● WHAT YOU NEED TO DO: Of the lines in the data below, count the ones holding the string "MATRIX", and answer with that number only.

● MATERIAL FOR THIS EXERCISE:
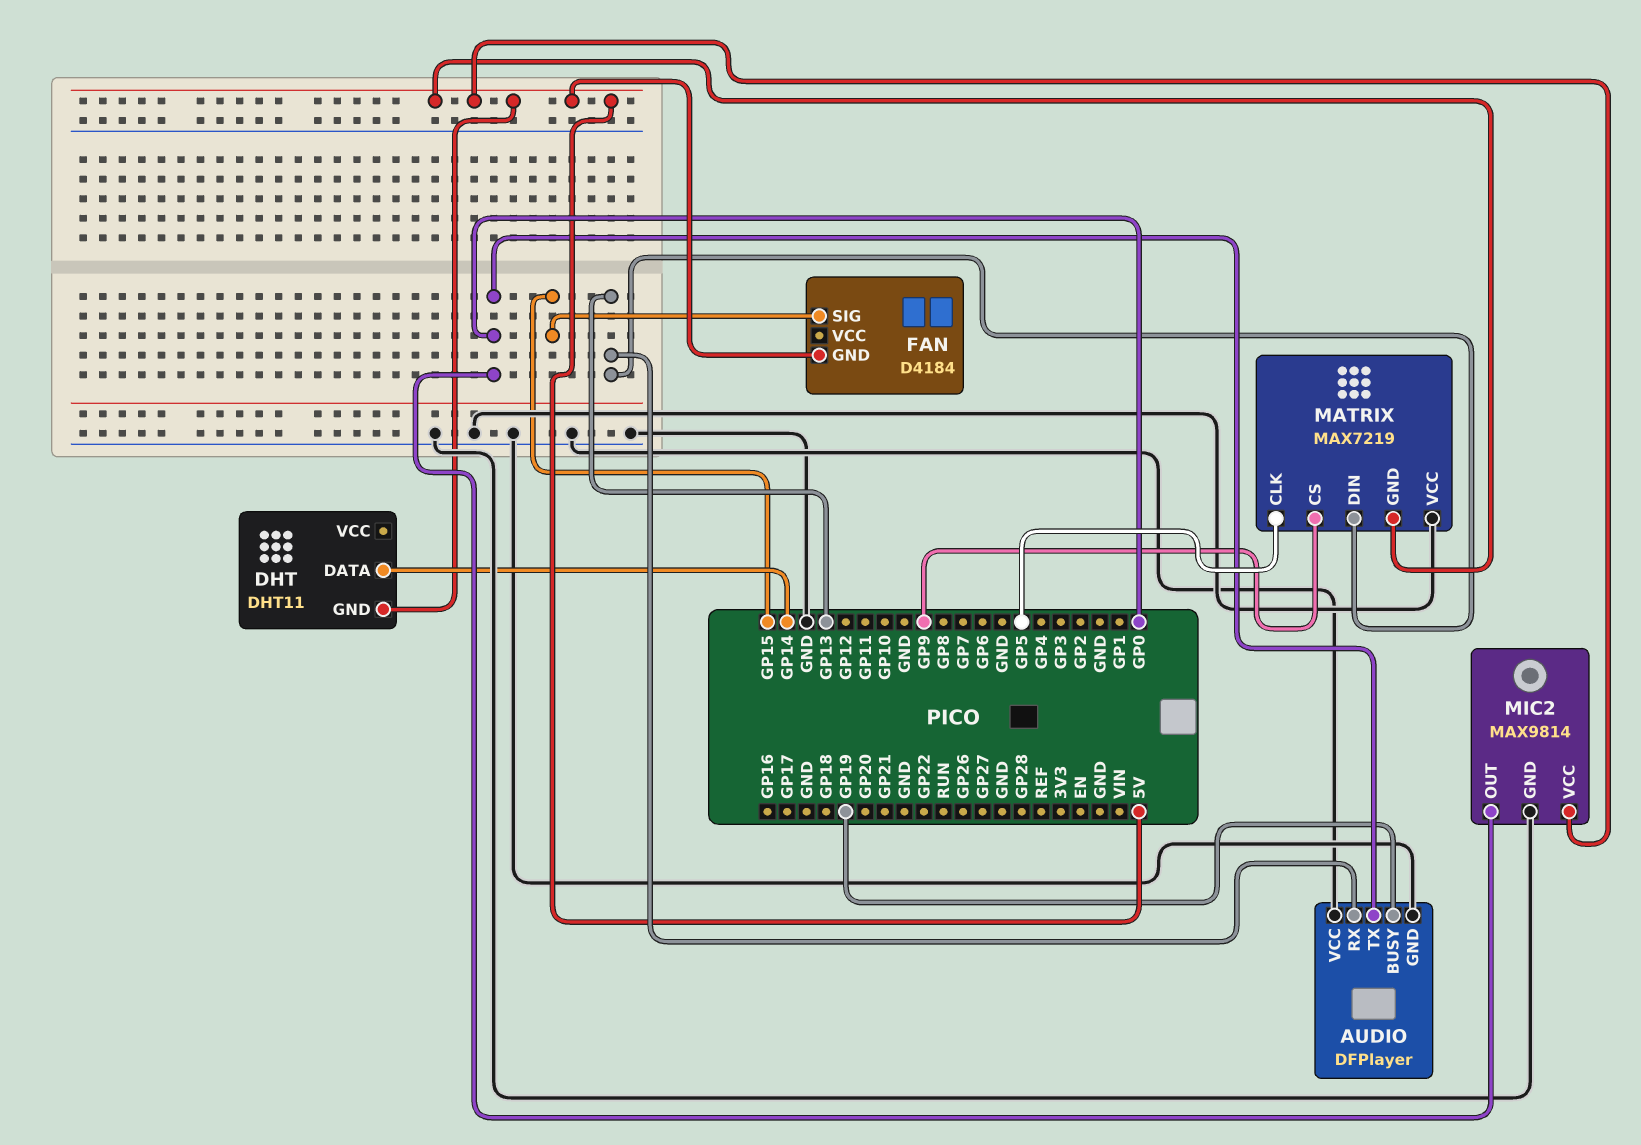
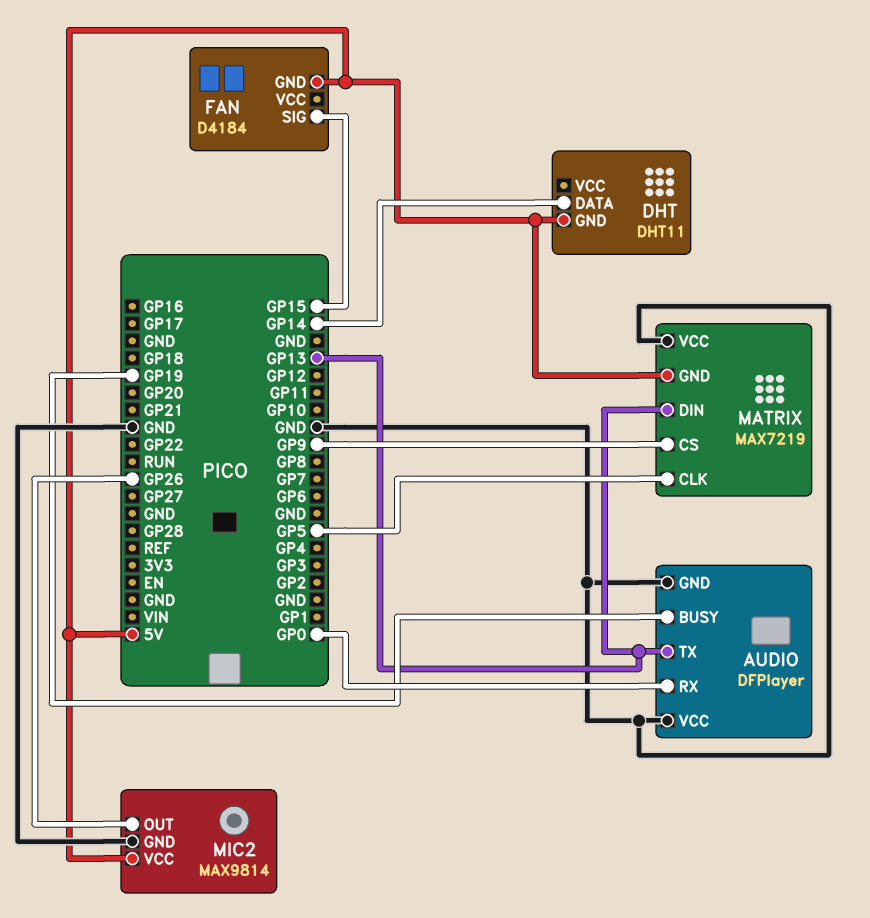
AUDIO pin RX: GP13 -> GP0
AUDIO pin TX: GP0 -> GP13
MIC2 pin OUT: GP0 -> GP26

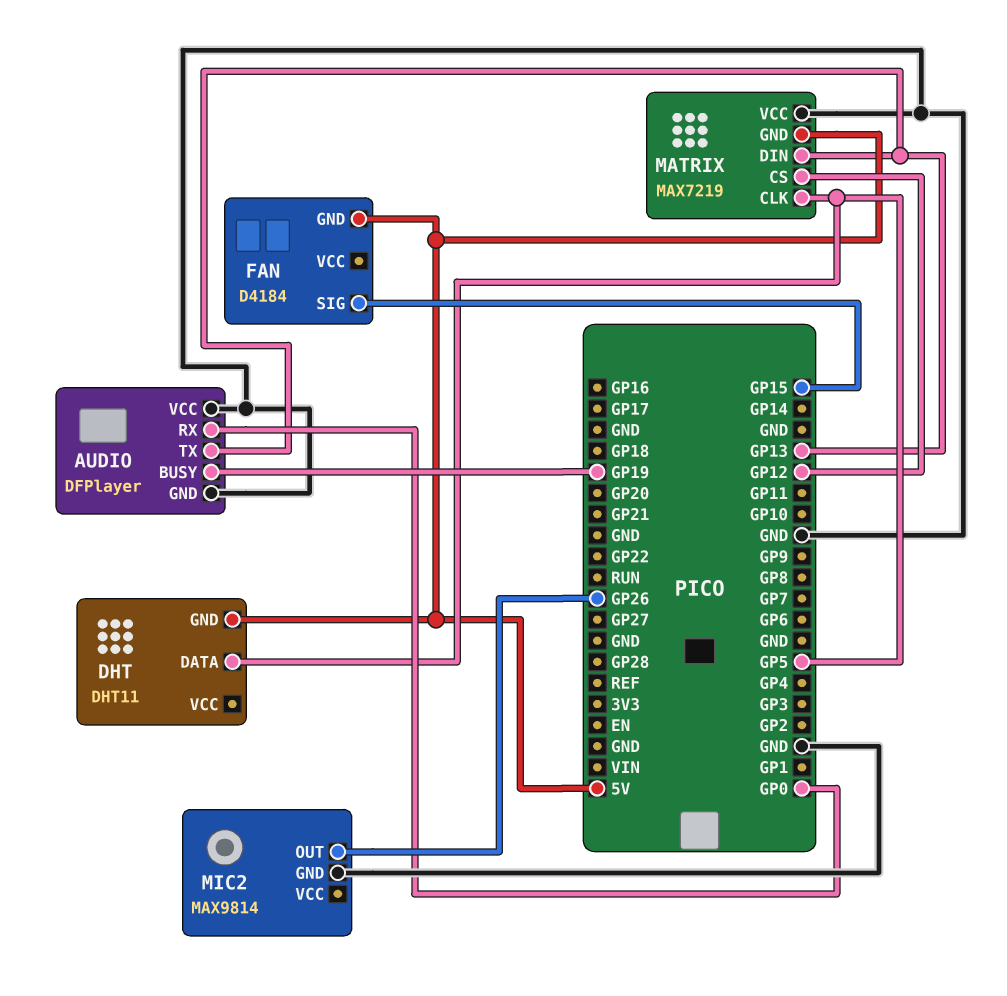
DHT pin DATA: GP14 -> GP5
MATRIX pin CS: GP9 -> GP12
MIC2 pin VCC: 5V -> none

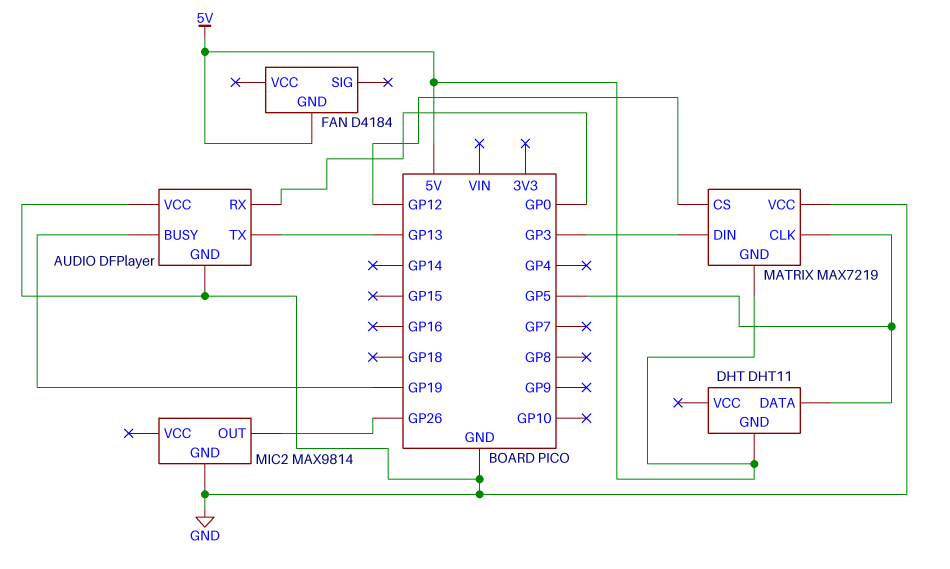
FAN pin SIG: GP15 -> none
MATRIX pin DIN: GP13 -> GP3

● OUTPUT FOR THIS EXERCISE: 2